>>>

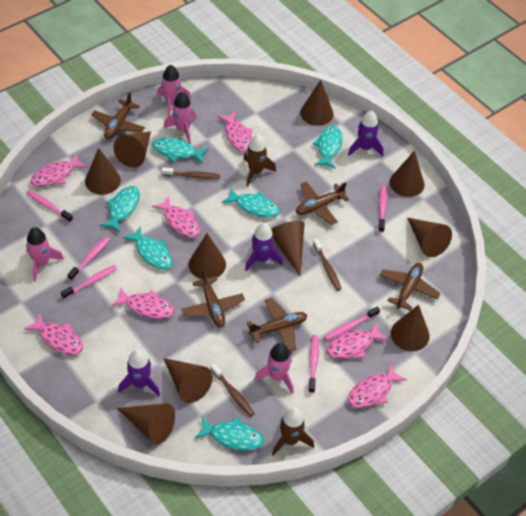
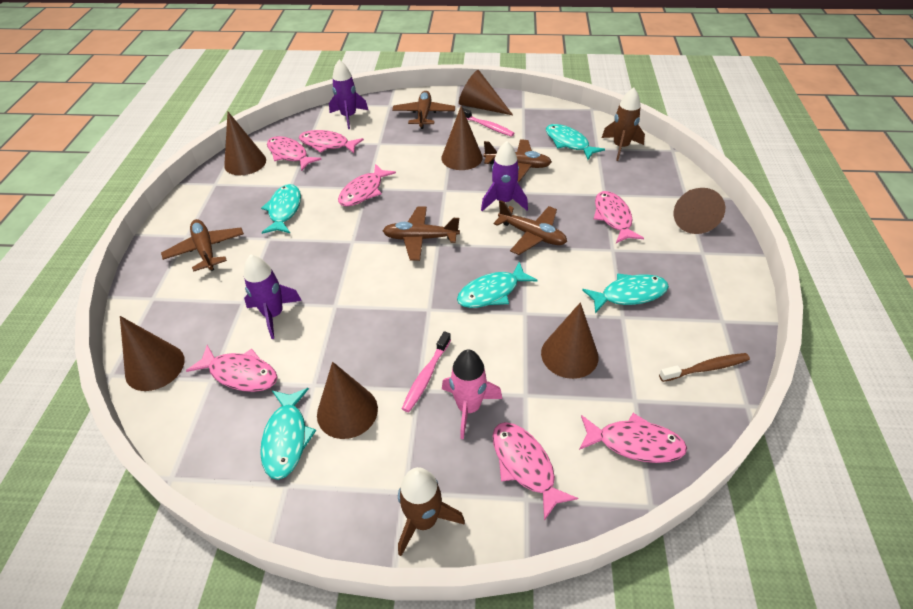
brown cone: 10 -> 7
brown toothbrush: 3 -> 1
pink rocket: 4 -> 1
pink toothbrush: 6 -> 2
turquoise fish: 6 -> 5

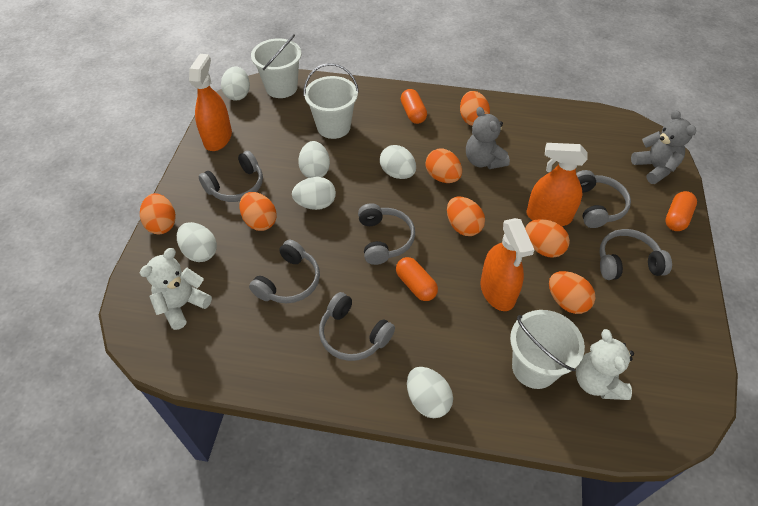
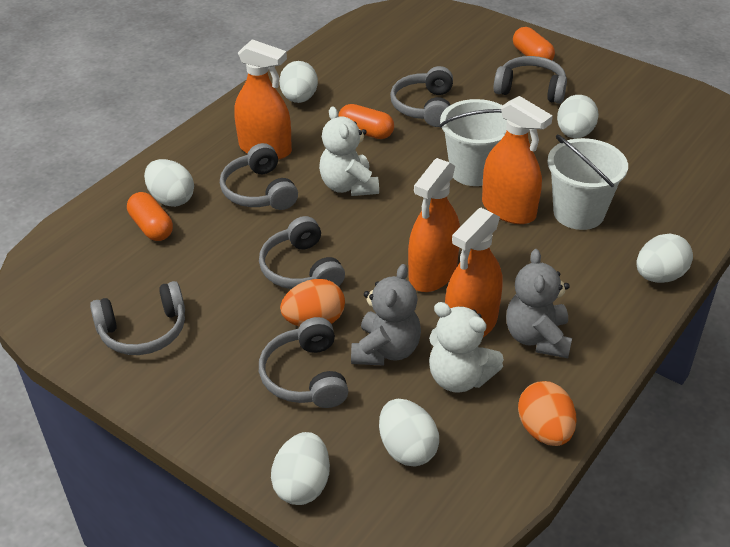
orange egg: 7 -> 2
orange spray bottle: 3 -> 4
white bucket: 3 -> 2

<<<

### Required work
The answer must consist of every line from the entries above that contains "orange".

### Result of the exercise
orange egg: 7 -> 2
orange spray bottle: 3 -> 4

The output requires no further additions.